--- SOURCE RECORDS ---
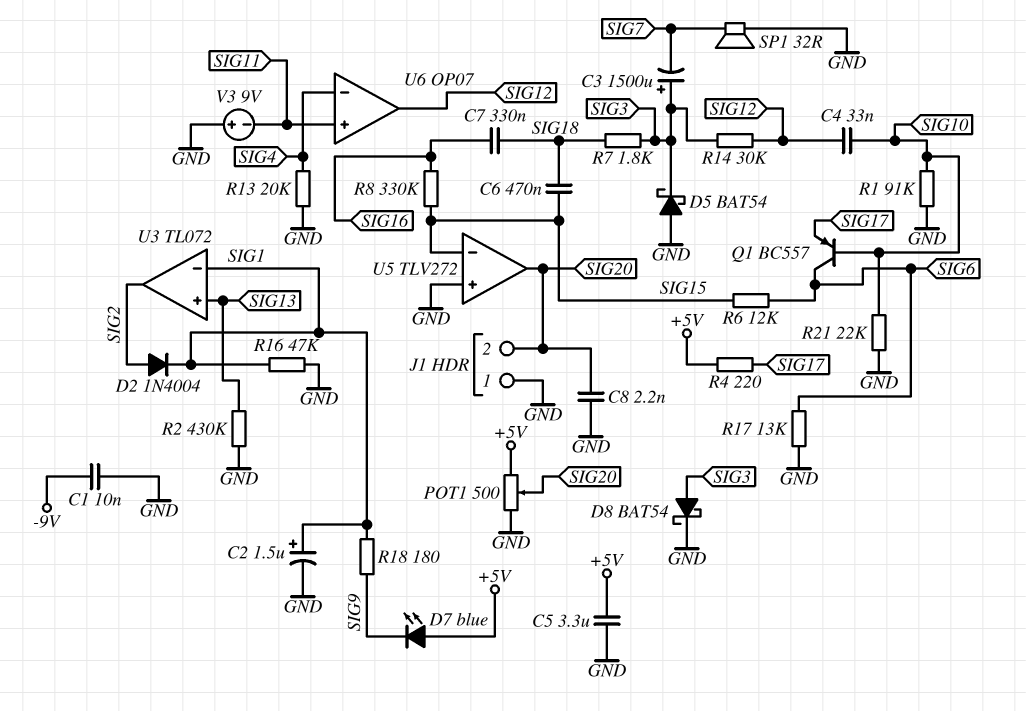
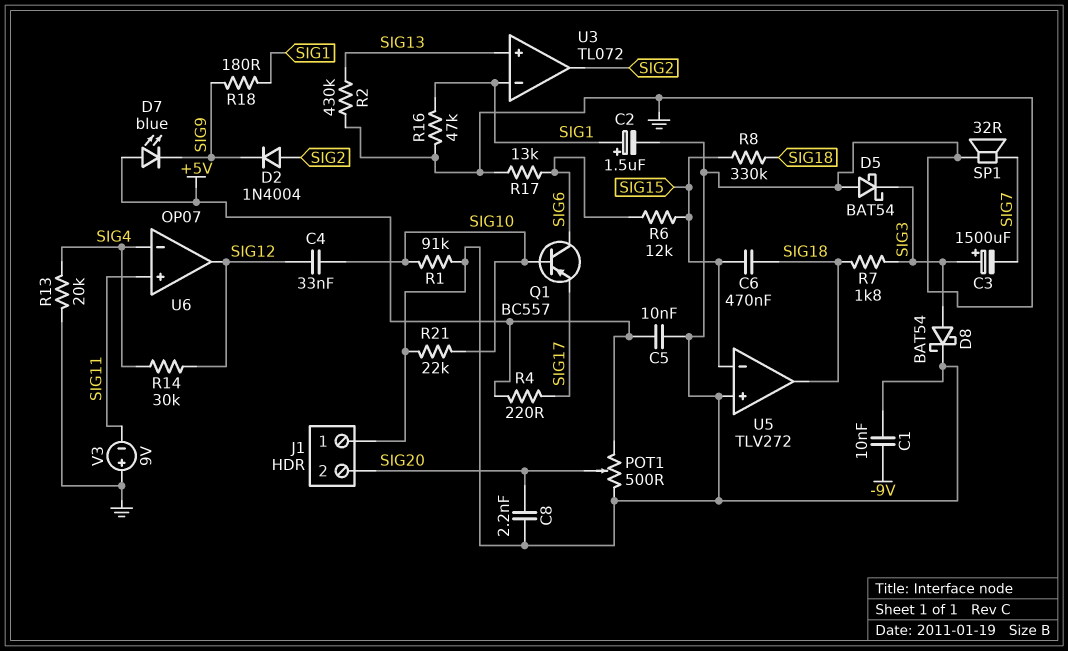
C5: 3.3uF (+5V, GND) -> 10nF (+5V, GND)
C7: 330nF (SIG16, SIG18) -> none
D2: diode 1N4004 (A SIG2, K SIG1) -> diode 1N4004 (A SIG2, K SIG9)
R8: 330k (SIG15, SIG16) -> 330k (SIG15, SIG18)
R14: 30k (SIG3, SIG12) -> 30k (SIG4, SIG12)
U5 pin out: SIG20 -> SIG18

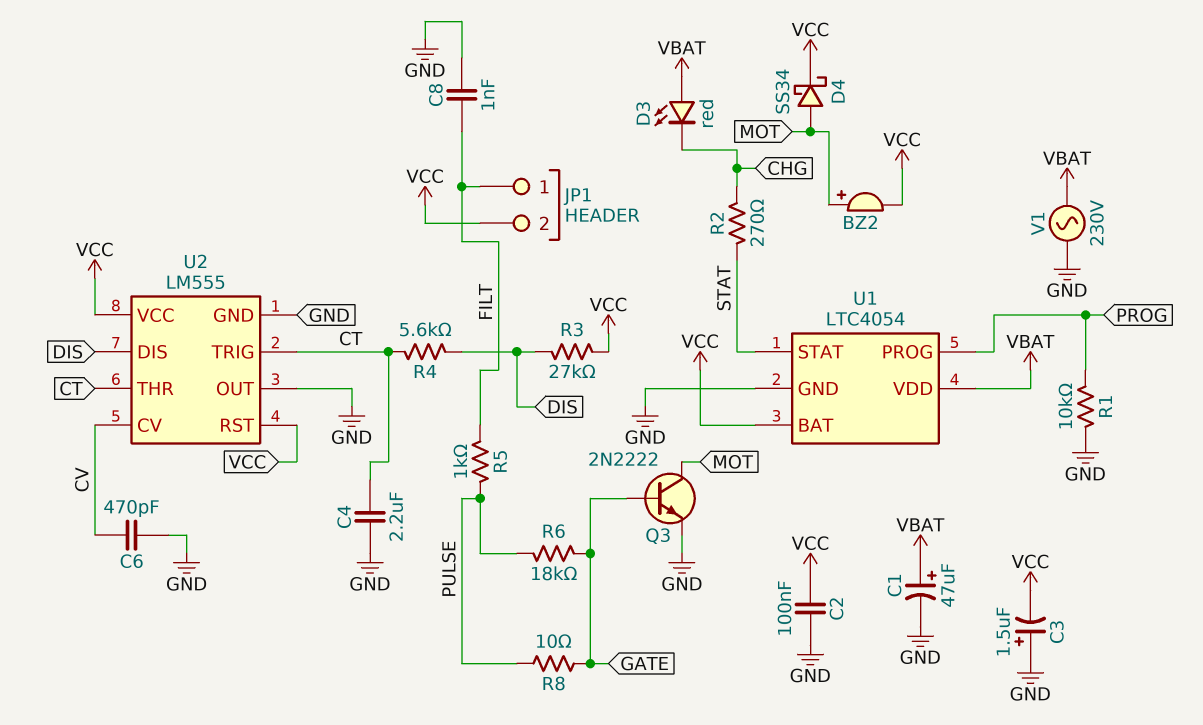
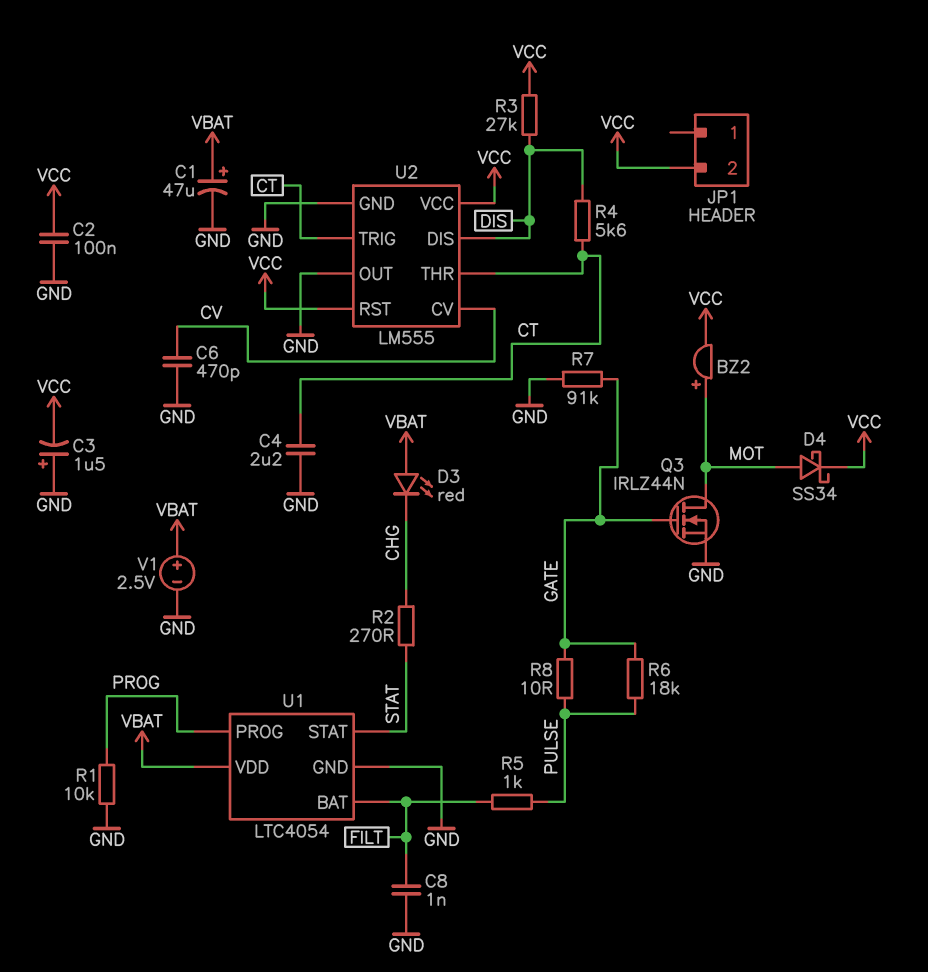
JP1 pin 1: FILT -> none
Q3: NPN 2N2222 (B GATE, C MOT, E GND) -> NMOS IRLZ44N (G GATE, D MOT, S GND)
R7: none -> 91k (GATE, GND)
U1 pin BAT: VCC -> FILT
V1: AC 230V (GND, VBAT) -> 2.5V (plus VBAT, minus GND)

--- DIRECTIONS FOR THIS TASK ---
Give the listing again, exactly as it appears, but without its images.

--- SOLUTION FOR THIS EXERCISE ---
C5: 3.3uF (+5V, GND) -> 10nF (+5V, GND)
C7: 330nF (SIG16, SIG18) -> none
D2: diode 1N4004 (A SIG2, K SIG1) -> diode 1N4004 (A SIG2, K SIG9)
R8: 330k (SIG15, SIG16) -> 330k (SIG15, SIG18)
R14: 30k (SIG3, SIG12) -> 30k (SIG4, SIG12)
U5 pin out: SIG20 -> SIG18

JP1 pin 1: FILT -> none
Q3: NPN 2N2222 (B GATE, C MOT, E GND) -> NMOS IRLZ44N (G GATE, D MOT, S GND)
R7: none -> 91k (GATE, GND)
U1 pin BAT: VCC -> FILT
V1: AC 230V (GND, VBAT) -> 2.5V (plus VBAT, minus GND)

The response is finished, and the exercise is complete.